What you are asked to do |
Reproduce every entry below precisely; do not include the pictures.

Dataset extract |

"""

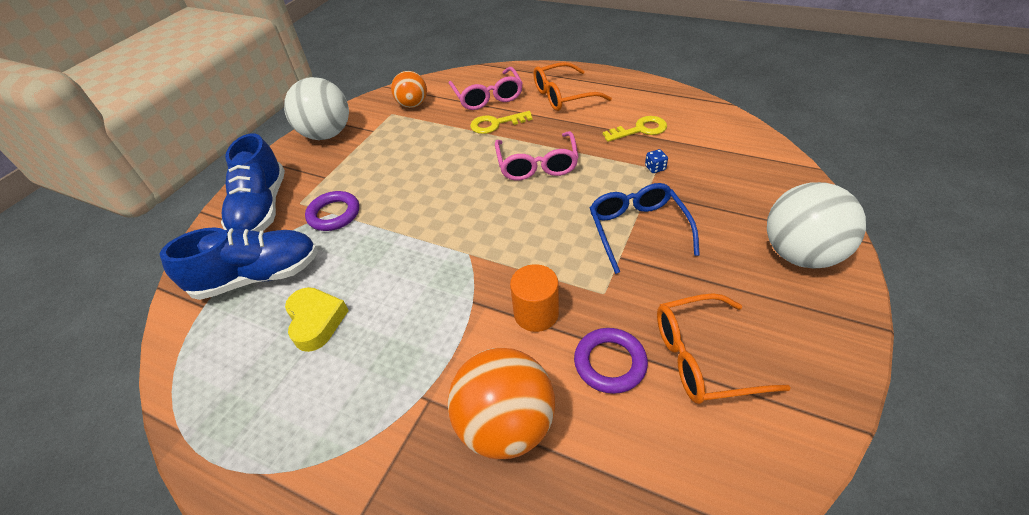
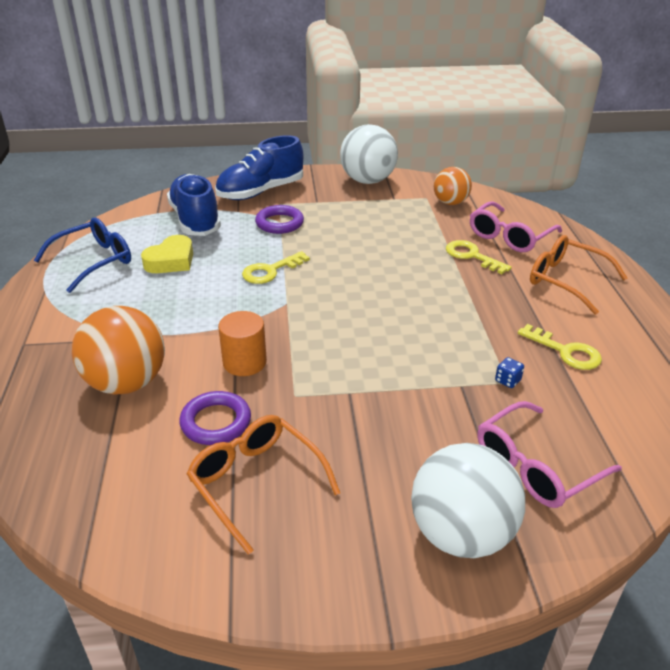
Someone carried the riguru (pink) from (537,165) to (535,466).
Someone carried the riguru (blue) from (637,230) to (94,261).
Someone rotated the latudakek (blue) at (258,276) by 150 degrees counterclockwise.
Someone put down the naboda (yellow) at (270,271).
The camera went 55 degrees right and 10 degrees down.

"""

Exercise result |
Someone carried the riguru (pink) from (537,165) to (535,466).
Someone carried the riguru (blue) from (637,230) to (94,261).
Someone rotated the latudakek (blue) at (258,276) by 150 degrees counterclockwise.
Someone put down the naboda (yellow) at (270,271).
The camera went 55 degrees right and 10 degrees down.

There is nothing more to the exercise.